» **What is required**
The listing below has to be output exactly as given, less its pictures.

(Data extract Opens)

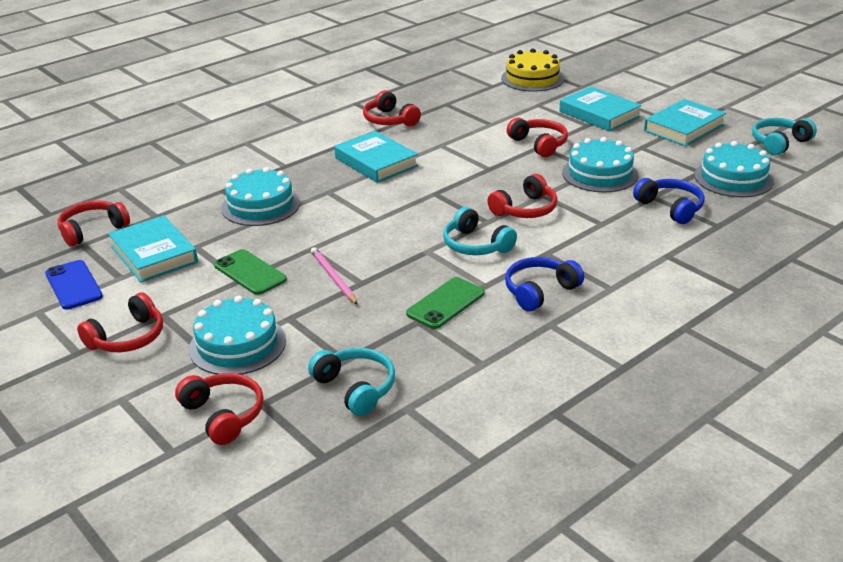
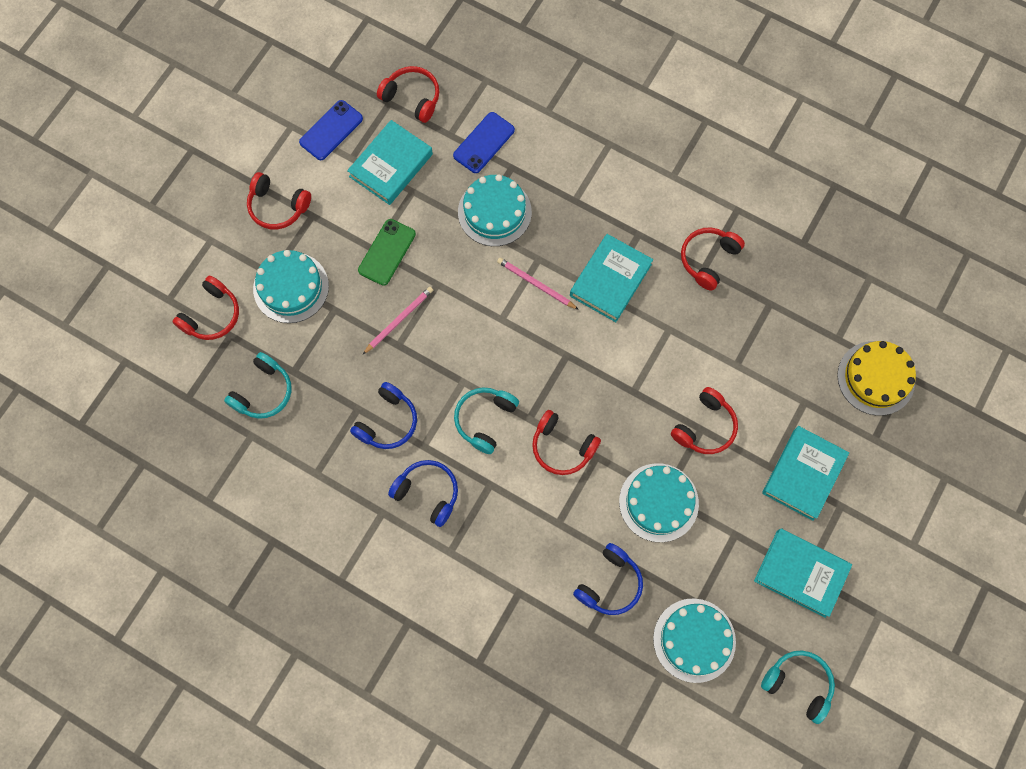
camera: 70 degrees right, 40 degrees up
(183, 200) = (484, 143): none -> blue phone
(352, 197) = (536, 284): none -> pink pencil
(445, 303) = (387, 422): green phone -> blue headphones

(Data extract Closes)

» **Solution to this exercise**
camera: 70 degrees right, 40 degrees up
(183, 200) = (484, 143): none -> blue phone
(352, 197) = (536, 284): none -> pink pencil
(445, 303) = (387, 422): green phone -> blue headphones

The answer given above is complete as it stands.